Start of Block

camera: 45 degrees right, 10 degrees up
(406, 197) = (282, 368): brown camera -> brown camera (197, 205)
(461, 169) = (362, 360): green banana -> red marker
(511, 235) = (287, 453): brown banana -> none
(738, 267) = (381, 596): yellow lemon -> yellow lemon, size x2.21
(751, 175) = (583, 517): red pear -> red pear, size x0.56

End of Block

INSTRUCTIONS FOR THE TASK →
If a line of the data holds the string "banana", list it.

WRITTEN RESPONSE →
(461, 169) = (362, 360): green banana -> red marker
(511, 235) = (287, 453): brown banana -> none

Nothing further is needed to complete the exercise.